Problem to work on => Below are entries; copy exactly the lines from the one with "purple brick A12:B13" through the one with "purple cone I19", both included, and leave out the rest.

[[ Exercise data open ]]

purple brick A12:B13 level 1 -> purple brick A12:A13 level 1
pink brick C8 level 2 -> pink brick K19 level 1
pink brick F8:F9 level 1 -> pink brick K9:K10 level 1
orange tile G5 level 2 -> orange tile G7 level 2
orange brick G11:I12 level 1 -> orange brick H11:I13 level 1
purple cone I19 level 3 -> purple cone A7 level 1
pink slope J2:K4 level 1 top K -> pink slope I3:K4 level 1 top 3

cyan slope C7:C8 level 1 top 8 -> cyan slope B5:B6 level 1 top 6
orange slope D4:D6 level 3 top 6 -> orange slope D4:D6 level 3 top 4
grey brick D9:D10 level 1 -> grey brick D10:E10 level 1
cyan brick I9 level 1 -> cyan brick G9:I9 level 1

[[ Exercise data closed ]]
[[ Exercise data open ]]

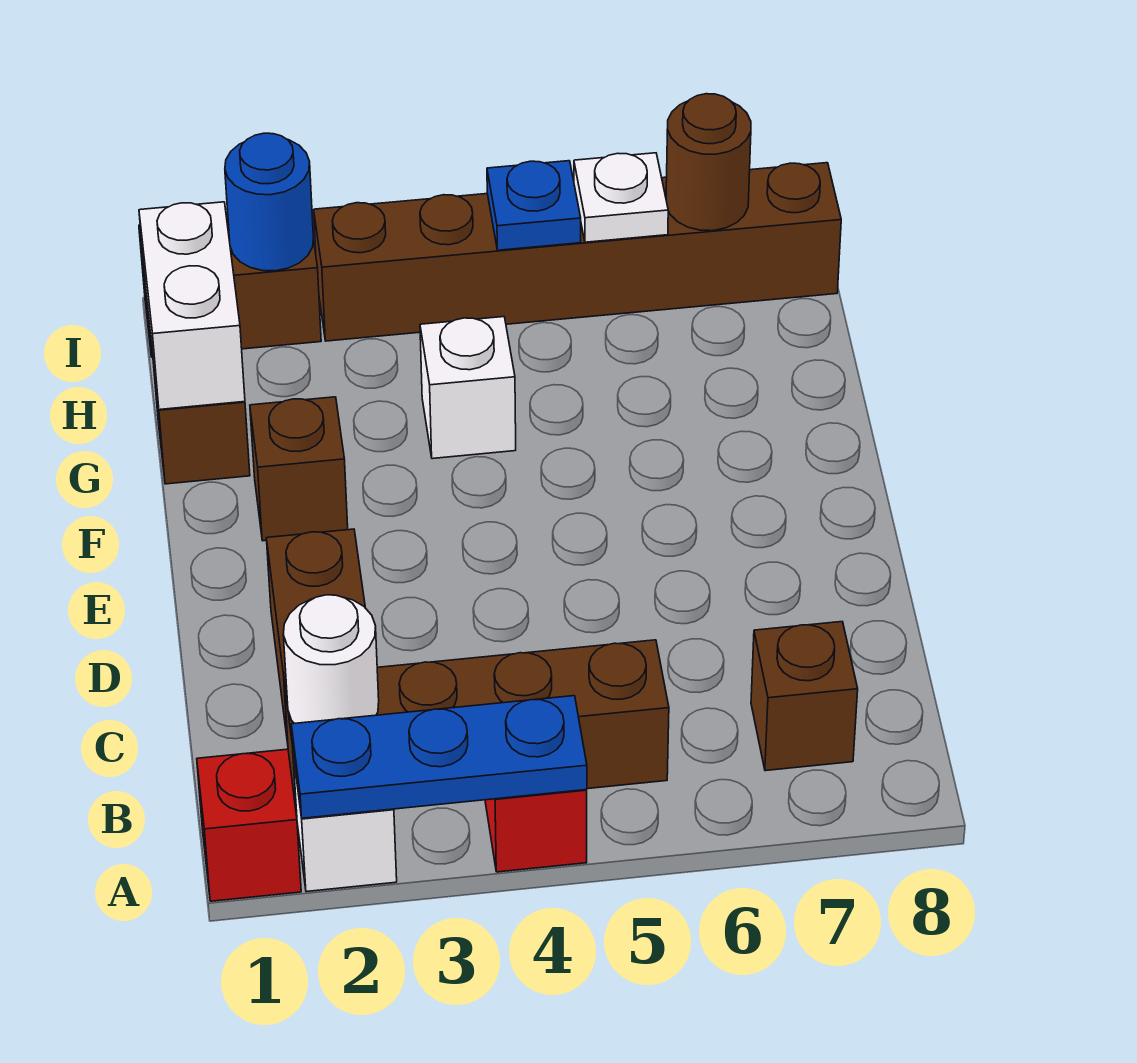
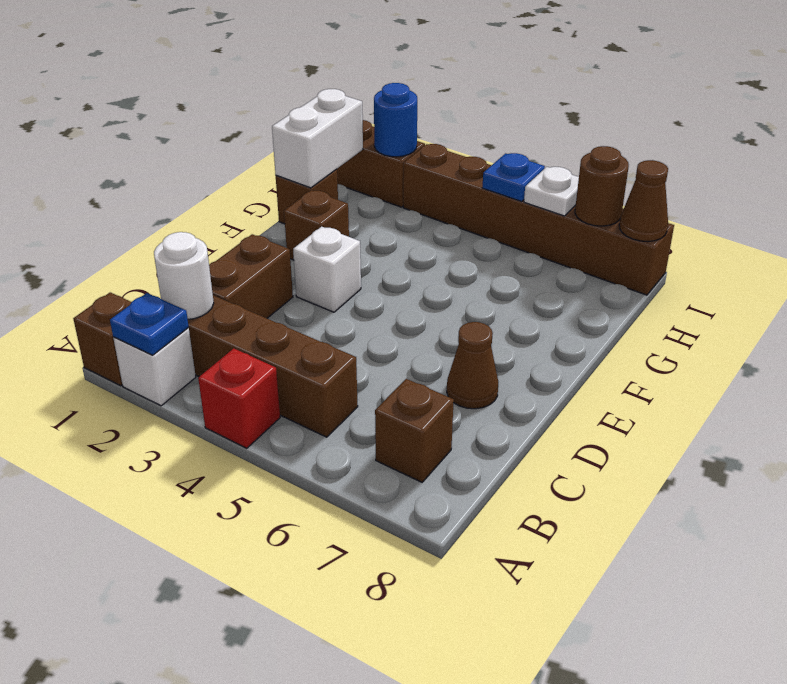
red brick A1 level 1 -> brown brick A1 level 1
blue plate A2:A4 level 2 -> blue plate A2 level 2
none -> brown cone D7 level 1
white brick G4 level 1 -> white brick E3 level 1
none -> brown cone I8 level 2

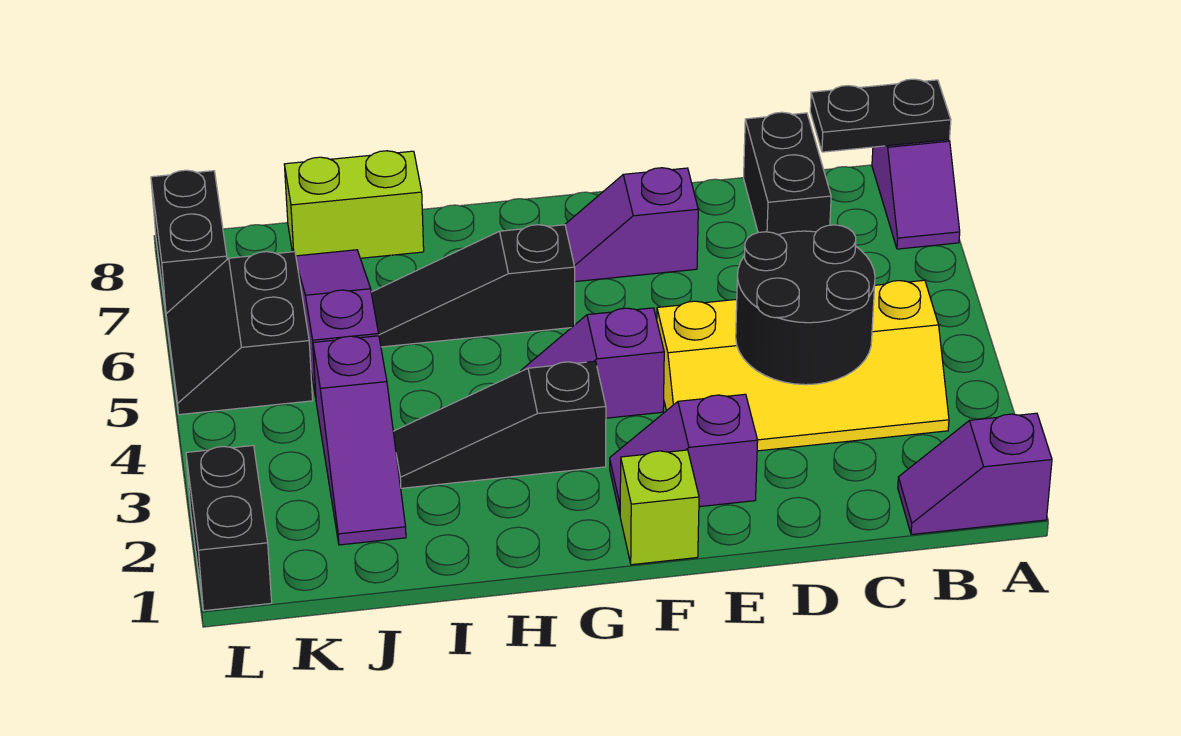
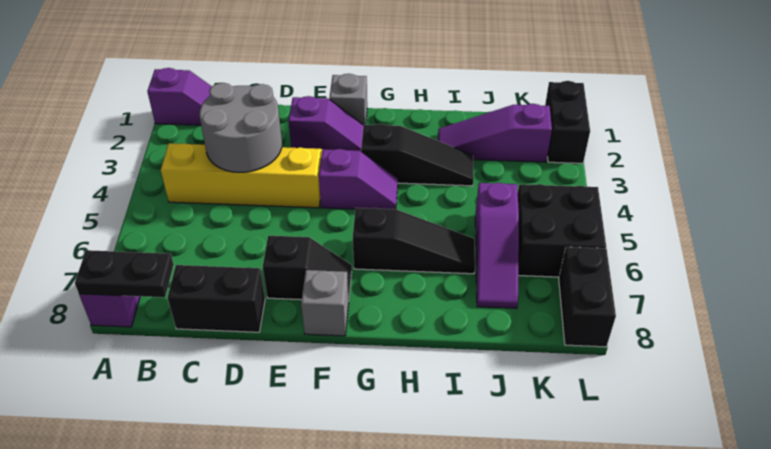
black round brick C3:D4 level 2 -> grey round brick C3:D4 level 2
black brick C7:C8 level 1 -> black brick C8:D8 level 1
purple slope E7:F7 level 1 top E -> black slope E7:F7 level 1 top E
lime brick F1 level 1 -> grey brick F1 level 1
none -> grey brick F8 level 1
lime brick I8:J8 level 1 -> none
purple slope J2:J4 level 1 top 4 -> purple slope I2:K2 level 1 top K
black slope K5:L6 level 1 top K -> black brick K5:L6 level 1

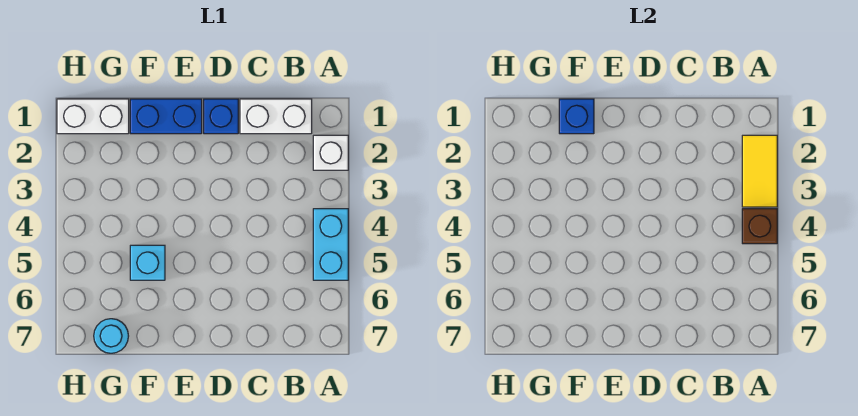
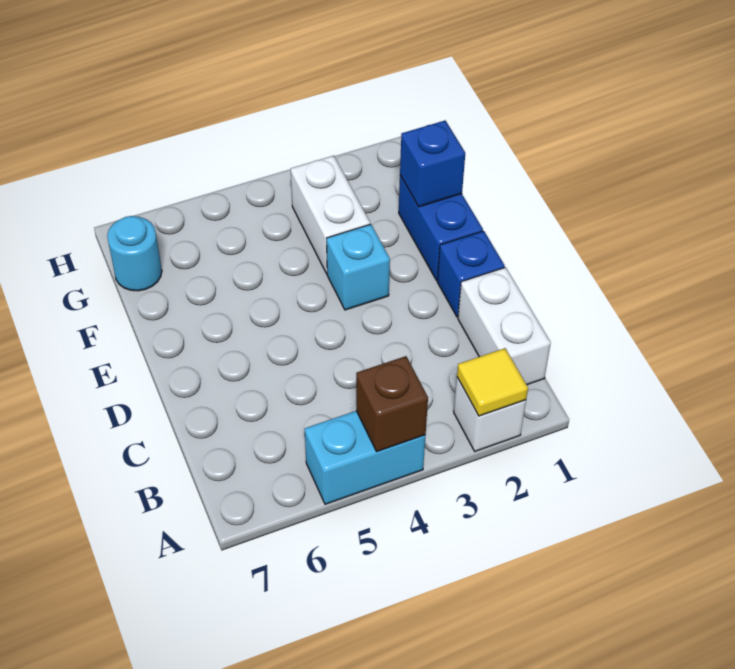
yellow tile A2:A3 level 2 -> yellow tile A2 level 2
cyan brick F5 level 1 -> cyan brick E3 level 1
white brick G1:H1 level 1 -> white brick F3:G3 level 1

[[ Exercise data closed ]]

Problem solution =>
purple brick A12:B13 level 1 -> purple brick A12:A13 level 1
pink brick C8 level 2 -> pink brick K19 level 1
pink brick F8:F9 level 1 -> pink brick K9:K10 level 1
orange tile G5 level 2 -> orange tile G7 level 2
orange brick G11:I12 level 1 -> orange brick H11:I13 level 1
purple cone I19 level 3 -> purple cone A7 level 1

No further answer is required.